* Information supplied:

+ + + + +

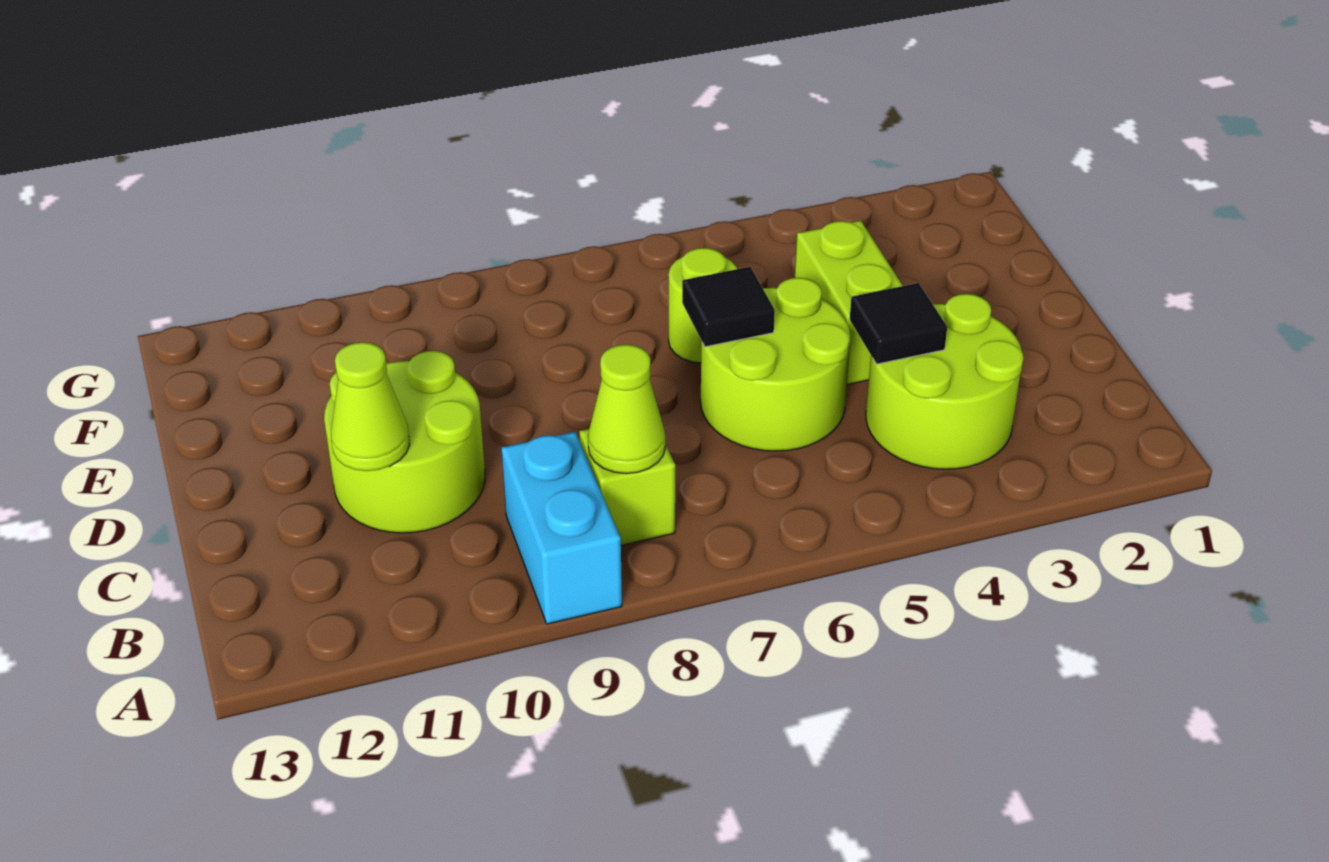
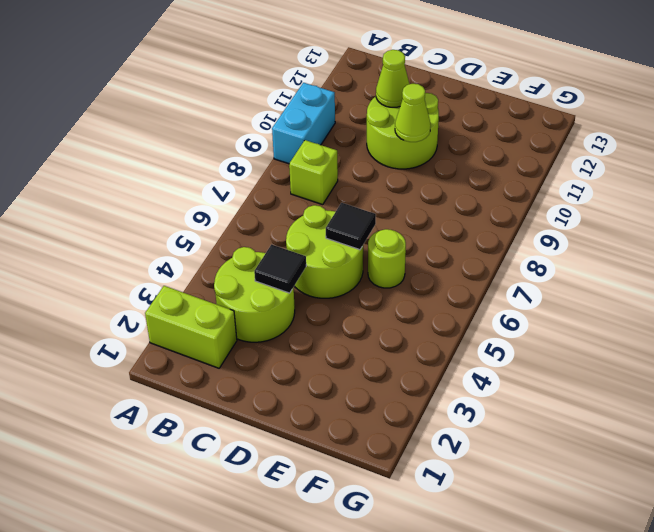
cyan brick A9:B9 level 1 -> cyan brick A9:A10 level 1
lime cone B8 level 2 -> lime cone D10 level 2
lime brick D4:E4 level 1 -> lime brick A2:B2 level 1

+ + + + +

* Required work: Where the material contains a line with "lime", return that line.

* Solution to this problem:
lime cone B8 level 2 -> lime cone D10 level 2
lime brick D4:E4 level 1 -> lime brick A2:B2 level 1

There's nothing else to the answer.